_ACTIVITY_:
Please set down exactly the lines of the listing below from the line containing "red brick A1:A3" through the line containing "red brick A7:A8", both lines included, leaving out all other lines.

Start of DATASET RECORDS

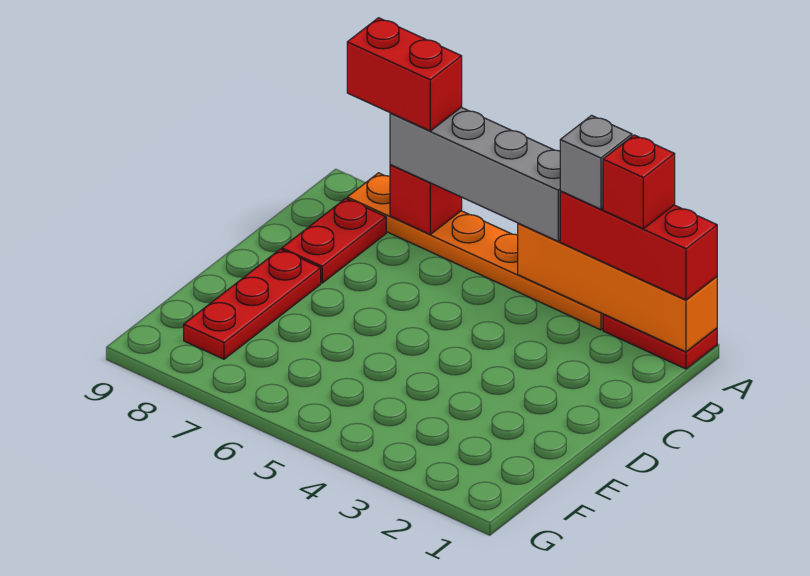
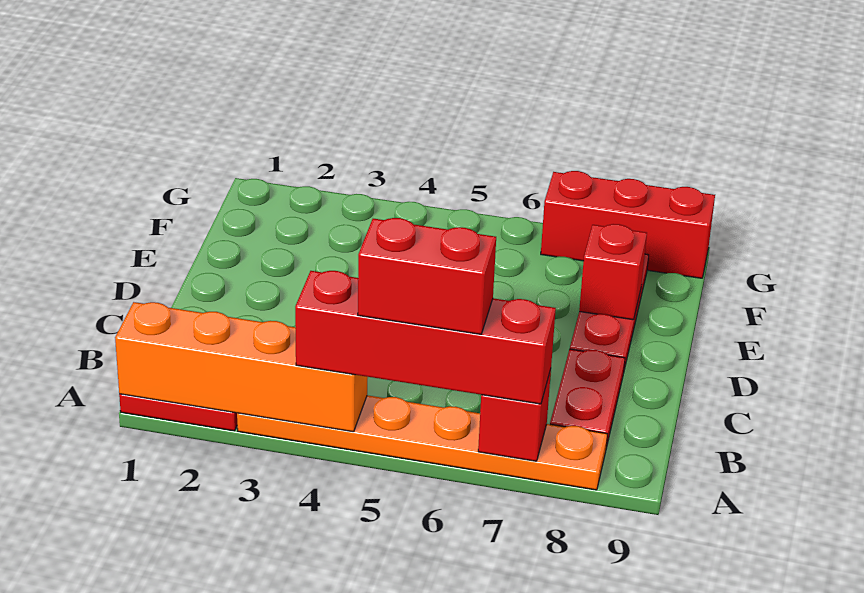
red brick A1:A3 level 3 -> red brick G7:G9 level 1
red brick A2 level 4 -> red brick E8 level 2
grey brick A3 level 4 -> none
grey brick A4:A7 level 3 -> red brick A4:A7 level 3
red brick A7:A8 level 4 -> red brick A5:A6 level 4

End of DATASET RECORDS
Start of DATASET RECORDS

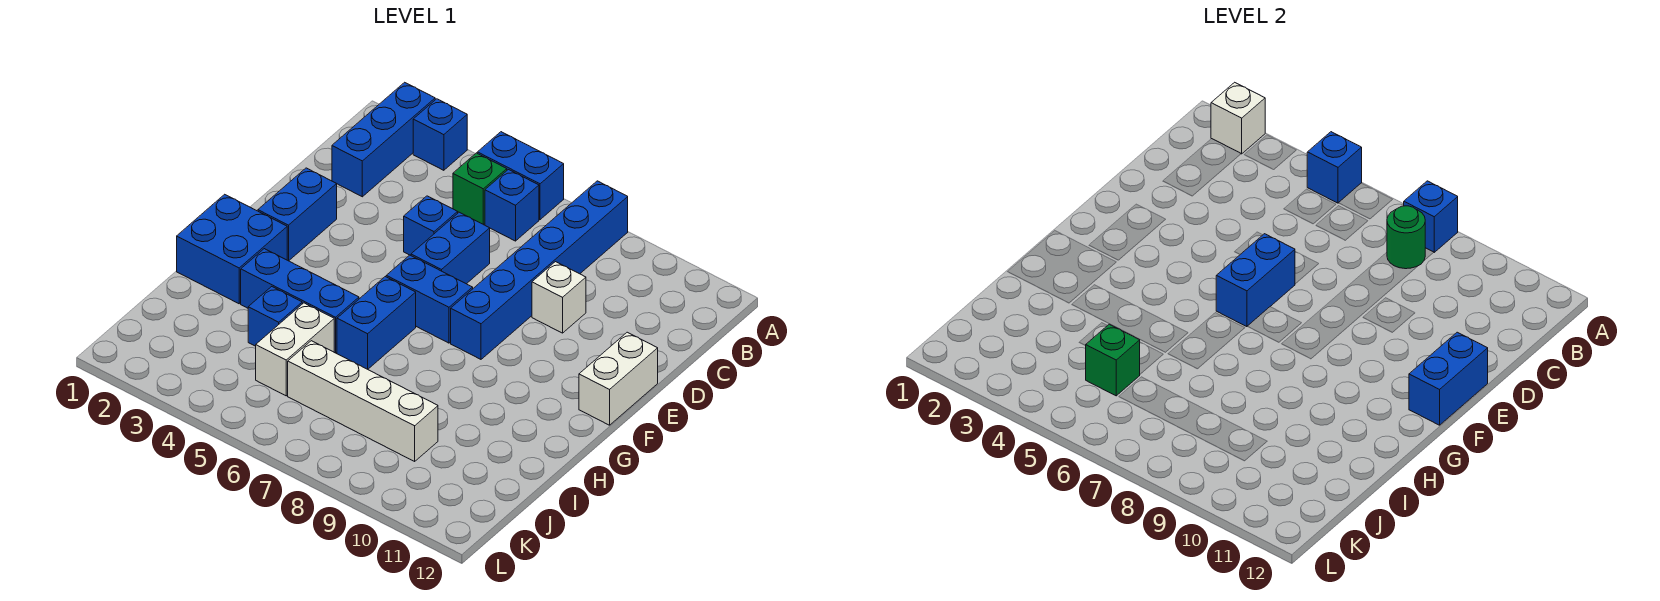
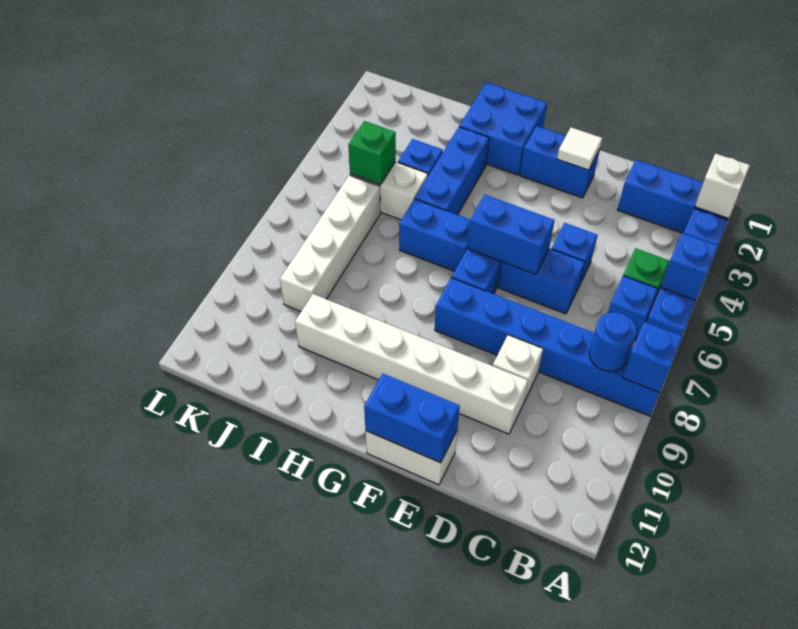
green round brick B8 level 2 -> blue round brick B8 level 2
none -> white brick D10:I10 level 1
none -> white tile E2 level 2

End of DATASET RECORDS
Start of DATASET RECORDS

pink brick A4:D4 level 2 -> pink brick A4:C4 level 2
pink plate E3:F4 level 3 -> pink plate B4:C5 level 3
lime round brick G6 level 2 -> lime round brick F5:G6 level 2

End of DATASET RECORDS

_RESPONSE AREA_:
red brick A1:A3 level 3 -> red brick G7:G9 level 1
red brick A2 level 4 -> red brick E8 level 2
grey brick A3 level 4 -> none
grey brick A4:A7 level 3 -> red brick A4:A7 level 3
red brick A7:A8 level 4 -> red brick A5:A6 level 4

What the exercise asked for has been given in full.